ACTIVITY |
Repeat word for word every line of the data below, from the first through the line containing "washbasin: (631, 105)", and stop there.

INPUT MATERIAL |
=-=-=-=-=

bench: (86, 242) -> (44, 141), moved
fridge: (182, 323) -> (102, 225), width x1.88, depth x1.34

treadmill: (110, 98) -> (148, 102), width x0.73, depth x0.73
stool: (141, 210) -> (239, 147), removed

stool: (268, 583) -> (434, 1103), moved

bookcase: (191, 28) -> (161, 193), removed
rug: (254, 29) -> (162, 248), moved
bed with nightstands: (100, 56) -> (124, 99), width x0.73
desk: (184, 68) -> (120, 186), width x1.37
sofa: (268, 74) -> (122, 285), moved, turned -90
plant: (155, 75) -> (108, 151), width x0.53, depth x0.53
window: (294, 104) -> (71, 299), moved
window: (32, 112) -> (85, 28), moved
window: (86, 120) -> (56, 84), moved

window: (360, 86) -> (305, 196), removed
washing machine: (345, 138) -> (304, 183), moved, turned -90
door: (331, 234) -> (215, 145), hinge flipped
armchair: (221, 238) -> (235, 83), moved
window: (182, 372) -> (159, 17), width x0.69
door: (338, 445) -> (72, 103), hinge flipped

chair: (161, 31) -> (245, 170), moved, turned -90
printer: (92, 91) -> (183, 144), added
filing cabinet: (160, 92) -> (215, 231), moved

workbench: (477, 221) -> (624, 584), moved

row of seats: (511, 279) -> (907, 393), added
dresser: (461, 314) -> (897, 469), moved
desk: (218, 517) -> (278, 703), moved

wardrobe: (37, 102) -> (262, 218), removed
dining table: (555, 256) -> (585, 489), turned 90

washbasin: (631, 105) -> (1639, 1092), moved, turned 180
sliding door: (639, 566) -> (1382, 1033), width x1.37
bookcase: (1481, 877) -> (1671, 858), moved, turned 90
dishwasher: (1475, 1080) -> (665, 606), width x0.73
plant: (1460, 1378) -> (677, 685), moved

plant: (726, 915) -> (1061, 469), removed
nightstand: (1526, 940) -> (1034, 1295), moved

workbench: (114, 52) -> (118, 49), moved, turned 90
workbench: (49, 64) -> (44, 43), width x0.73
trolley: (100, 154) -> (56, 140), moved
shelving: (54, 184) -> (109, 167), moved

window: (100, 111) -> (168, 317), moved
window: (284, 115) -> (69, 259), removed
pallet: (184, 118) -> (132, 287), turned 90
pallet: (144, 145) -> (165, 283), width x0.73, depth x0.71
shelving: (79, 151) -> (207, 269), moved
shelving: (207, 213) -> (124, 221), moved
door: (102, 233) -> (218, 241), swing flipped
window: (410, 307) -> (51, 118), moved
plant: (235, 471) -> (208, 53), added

=-=-=-=-=

RESPONSE TO THE TASK |
bench: (86, 242) -> (44, 141), moved
fridge: (182, 323) -> (102, 225), width x1.88, depth x1.34

treadmill: (110, 98) -> (148, 102), width x0.73, depth x0.73
stool: (141, 210) -> (239, 147), removed

stool: (268, 583) -> (434, 1103), moved

bookcase: (191, 28) -> (161, 193), removed
rug: (254, 29) -> (162, 248), moved
bed with nightstands: (100, 56) -> (124, 99), width x0.73
desk: (184, 68) -> (120, 186), width x1.37
sofa: (268, 74) -> (122, 285), moved, turned -90
plant: (155, 75) -> (108, 151), width x0.53, depth x0.53
window: (294, 104) -> (71, 299), moved
window: (32, 112) -> (85, 28), moved
window: (86, 120) -> (56, 84), moved

window: (360, 86) -> (305, 196), removed
washing machine: (345, 138) -> (304, 183), moved, turned -90
door: (331, 234) -> (215, 145), hinge flipped
armchair: (221, 238) -> (235, 83), moved
window: (182, 372) -> (159, 17), width x0.69
door: (338, 445) -> (72, 103), hinge flipped

chair: (161, 31) -> (245, 170), moved, turned -90
printer: (92, 91) -> (183, 144), added
filing cabinet: (160, 92) -> (215, 231), moved

workbench: (477, 221) -> (624, 584), moved

row of seats: (511, 279) -> (907, 393), added
dresser: (461, 314) -> (897, 469), moved
desk: (218, 517) -> (278, 703), moved

wardrobe: (37, 102) -> (262, 218), removed
dining table: (555, 256) -> (585, 489), turned 90

washbasin: (631, 105) -> (1639, 1092), moved, turned 180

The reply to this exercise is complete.